Problem: Go through the entries below line by line and count those containing "degrees"; the answer is that count alone.

======== Excerpted data ========

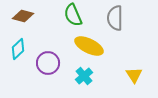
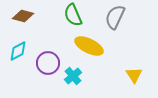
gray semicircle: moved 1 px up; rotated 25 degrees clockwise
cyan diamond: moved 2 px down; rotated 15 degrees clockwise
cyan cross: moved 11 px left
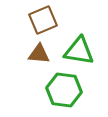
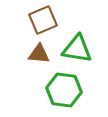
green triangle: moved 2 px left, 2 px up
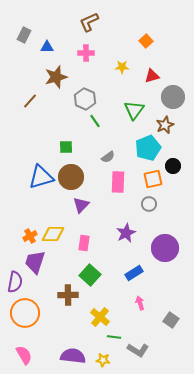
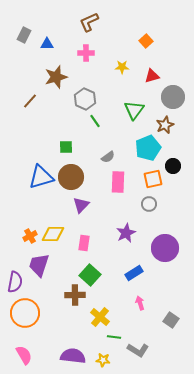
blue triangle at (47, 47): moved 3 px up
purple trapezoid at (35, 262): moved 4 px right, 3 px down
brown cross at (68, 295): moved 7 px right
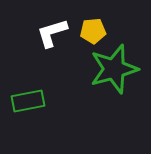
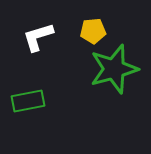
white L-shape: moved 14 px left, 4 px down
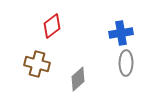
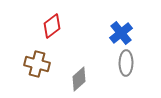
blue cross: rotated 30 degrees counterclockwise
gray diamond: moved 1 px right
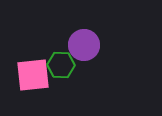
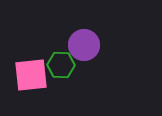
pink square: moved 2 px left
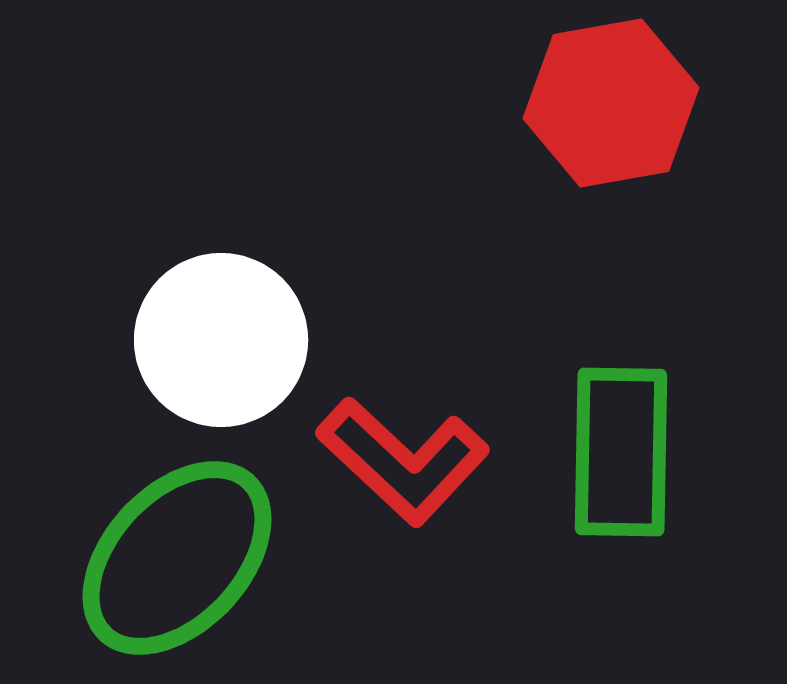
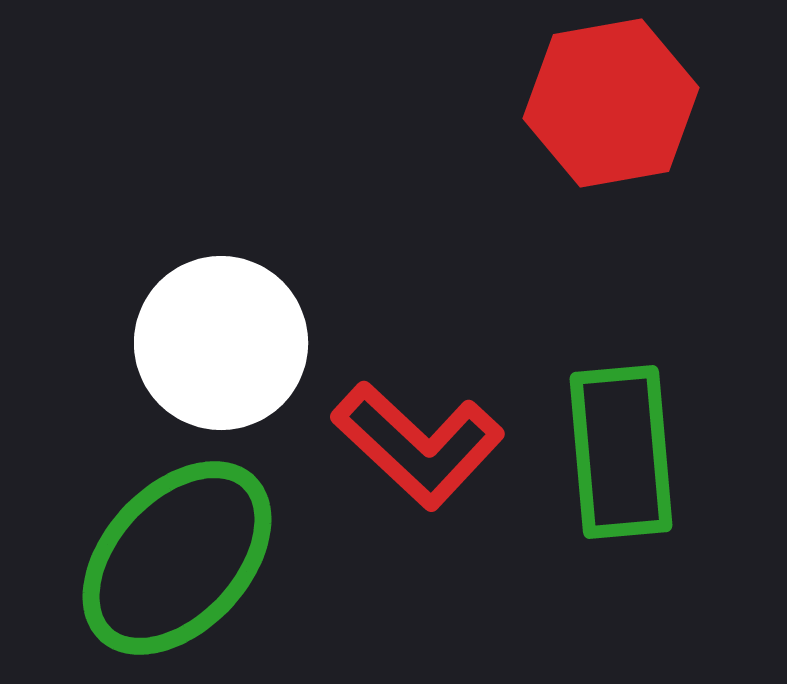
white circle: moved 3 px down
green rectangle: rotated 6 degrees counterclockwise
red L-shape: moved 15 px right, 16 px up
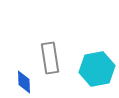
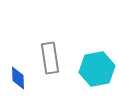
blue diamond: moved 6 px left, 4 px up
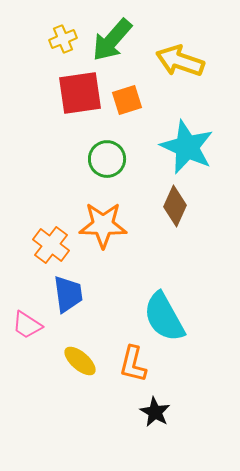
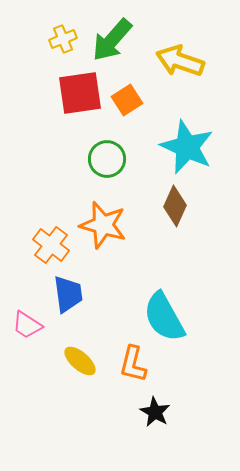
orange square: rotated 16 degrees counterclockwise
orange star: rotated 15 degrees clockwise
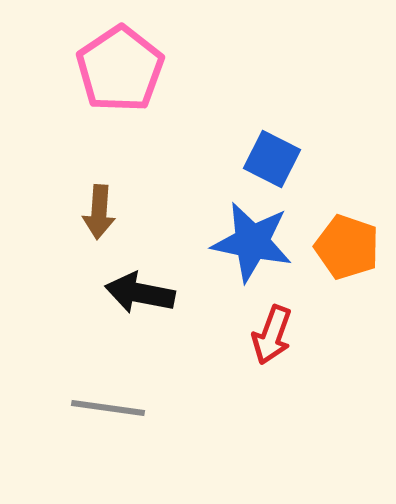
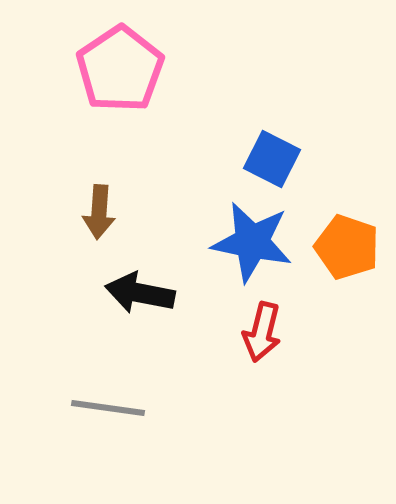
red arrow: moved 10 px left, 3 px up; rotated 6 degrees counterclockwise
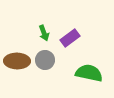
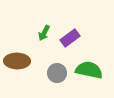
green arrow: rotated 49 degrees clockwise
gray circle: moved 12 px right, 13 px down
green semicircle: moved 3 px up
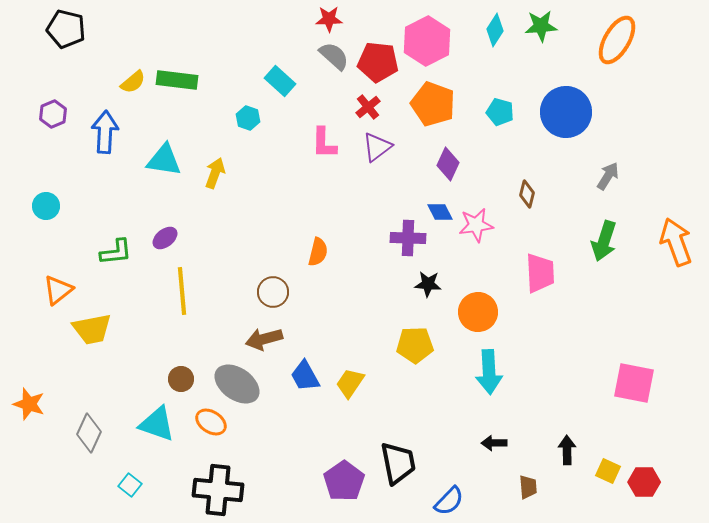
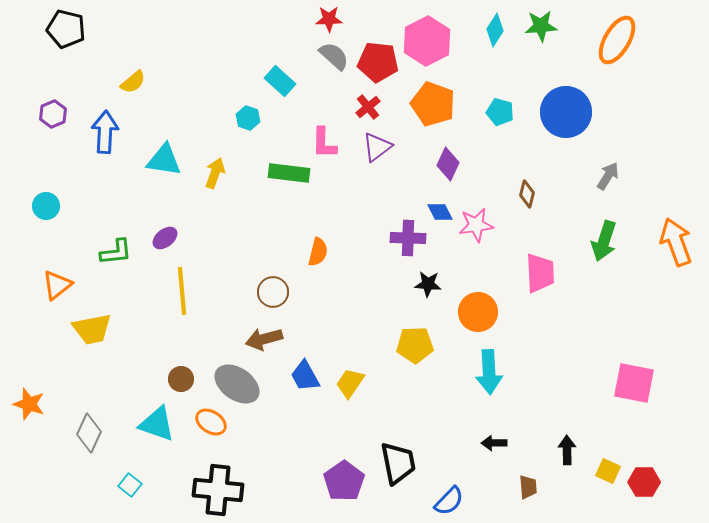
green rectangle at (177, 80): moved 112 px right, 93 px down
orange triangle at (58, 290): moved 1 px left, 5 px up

========

Answer section: 8